───── INPUT MATERIAL
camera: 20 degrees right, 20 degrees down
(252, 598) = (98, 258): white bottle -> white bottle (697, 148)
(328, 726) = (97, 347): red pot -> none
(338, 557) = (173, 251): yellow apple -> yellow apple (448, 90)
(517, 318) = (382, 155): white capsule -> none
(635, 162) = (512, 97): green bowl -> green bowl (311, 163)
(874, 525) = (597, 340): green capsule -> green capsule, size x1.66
──────────
───── INPUT MATERIAL
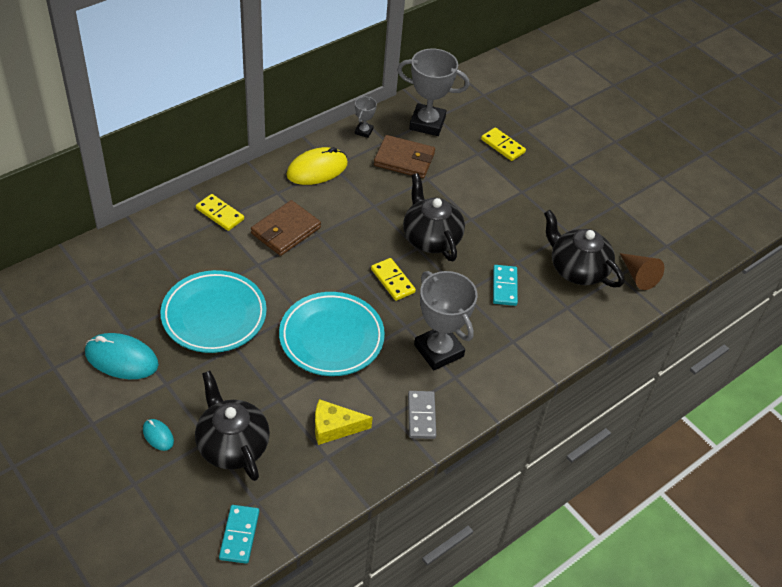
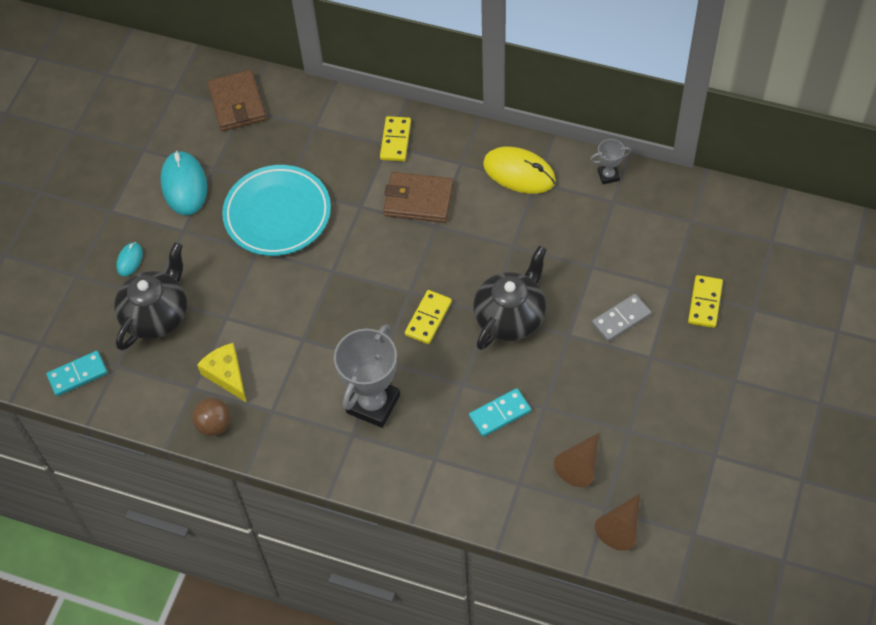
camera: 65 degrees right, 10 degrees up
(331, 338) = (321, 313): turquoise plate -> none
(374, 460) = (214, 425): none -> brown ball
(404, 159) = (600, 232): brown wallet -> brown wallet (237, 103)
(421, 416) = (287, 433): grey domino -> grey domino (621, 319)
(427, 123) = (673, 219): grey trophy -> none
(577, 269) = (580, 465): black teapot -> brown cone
──────────
| AIM OF THE TASK |
Only the lines with the string "camera" are wanted; pick them out of the records above and copy them.

| REPLY TO THE TASK |
camera: 20 degrees right, 20 degrees down
camera: 65 degrees right, 10 degrees up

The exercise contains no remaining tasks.